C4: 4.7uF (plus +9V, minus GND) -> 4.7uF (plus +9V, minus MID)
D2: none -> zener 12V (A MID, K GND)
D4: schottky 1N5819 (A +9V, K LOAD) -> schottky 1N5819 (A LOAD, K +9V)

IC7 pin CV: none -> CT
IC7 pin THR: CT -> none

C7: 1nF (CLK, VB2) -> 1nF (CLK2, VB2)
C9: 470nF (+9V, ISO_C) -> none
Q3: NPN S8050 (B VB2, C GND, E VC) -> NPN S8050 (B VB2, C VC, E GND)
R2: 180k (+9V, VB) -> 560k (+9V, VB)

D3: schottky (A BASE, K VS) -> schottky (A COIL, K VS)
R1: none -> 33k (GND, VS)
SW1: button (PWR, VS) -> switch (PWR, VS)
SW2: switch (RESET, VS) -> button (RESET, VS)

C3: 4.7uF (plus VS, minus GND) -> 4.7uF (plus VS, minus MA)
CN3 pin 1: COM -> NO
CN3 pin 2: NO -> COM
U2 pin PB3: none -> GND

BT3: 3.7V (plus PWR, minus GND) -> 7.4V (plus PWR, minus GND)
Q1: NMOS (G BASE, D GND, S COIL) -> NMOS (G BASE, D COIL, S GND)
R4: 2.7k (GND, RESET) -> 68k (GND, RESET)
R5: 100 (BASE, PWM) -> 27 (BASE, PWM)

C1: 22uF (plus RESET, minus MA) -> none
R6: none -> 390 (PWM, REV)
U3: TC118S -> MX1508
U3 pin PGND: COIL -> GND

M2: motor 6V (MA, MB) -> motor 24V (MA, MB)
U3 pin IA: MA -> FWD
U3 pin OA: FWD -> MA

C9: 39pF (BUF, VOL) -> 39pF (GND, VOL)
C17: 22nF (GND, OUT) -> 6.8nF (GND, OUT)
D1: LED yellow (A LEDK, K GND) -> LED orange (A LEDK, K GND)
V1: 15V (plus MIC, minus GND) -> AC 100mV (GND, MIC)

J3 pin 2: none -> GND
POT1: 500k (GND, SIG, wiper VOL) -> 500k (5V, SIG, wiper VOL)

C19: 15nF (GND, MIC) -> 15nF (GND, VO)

#####

• _REQUIRED WORK_
Return every entry exactly as given.

• _SOLUTION FOR THIS TASK_
C4: 4.7uF (plus +9V, minus GND) -> 4.7uF (plus +9V, minus MID)
D2: none -> zener 12V (A MID, K GND)
D4: schottky 1N5819 (A +9V, K LOAD) -> schottky 1N5819 (A LOAD, K +9V)

IC7 pin CV: none -> CT
IC7 pin THR: CT -> none

C7: 1nF (CLK, VB2) -> 1nF (CLK2, VB2)
C9: 470nF (+9V, ISO_C) -> none
Q3: NPN S8050 (B VB2, C GND, E VC) -> NPN S8050 (B VB2, C VC, E GND)
R2: 180k (+9V, VB) -> 560k (+9V, VB)

D3: schottky (A BASE, K VS) -> schottky (A COIL, K VS)
R1: none -> 33k (GND, VS)
SW1: button (PWR, VS) -> switch (PWR, VS)
SW2: switch (RESET, VS) -> button (RESET, VS)

C3: 4.7uF (plus VS, minus GND) -> 4.7uF (plus VS, minus MA)
CN3 pin 1: COM -> NO
CN3 pin 2: NO -> COM
U2 pin PB3: none -> GND

BT3: 3.7V (plus PWR, minus GND) -> 7.4V (plus PWR, minus GND)
Q1: NMOS (G BASE, D GND, S COIL) -> NMOS (G BASE, D COIL, S GND)
R4: 2.7k (GND, RESET) -> 68k (GND, RESET)
R5: 100 (BASE, PWM) -> 27 (BASE, PWM)

C1: 22uF (plus RESET, minus MA) -> none
R6: none -> 390 (PWM, REV)
U3: TC118S -> MX1508
U3 pin PGND: COIL -> GND

M2: motor 6V (MA, MB) -> motor 24V (MA, MB)
U3 pin IA: MA -> FWD
U3 pin OA: FWD -> MA

C9: 39pF (BUF, VOL) -> 39pF (GND, VOL)
C17: 22nF (GND, OUT) -> 6.8nF (GND, OUT)
D1: LED yellow (A LEDK, K GND) -> LED orange (A LEDK, K GND)
V1: 15V (plus MIC, minus GND) -> AC 100mV (GND, MIC)

J3 pin 2: none -> GND
POT1: 500k (GND, SIG, wiper VOL) -> 500k (5V, SIG, wiper VOL)

C19: 15nF (GND, MIC) -> 15nF (GND, VO)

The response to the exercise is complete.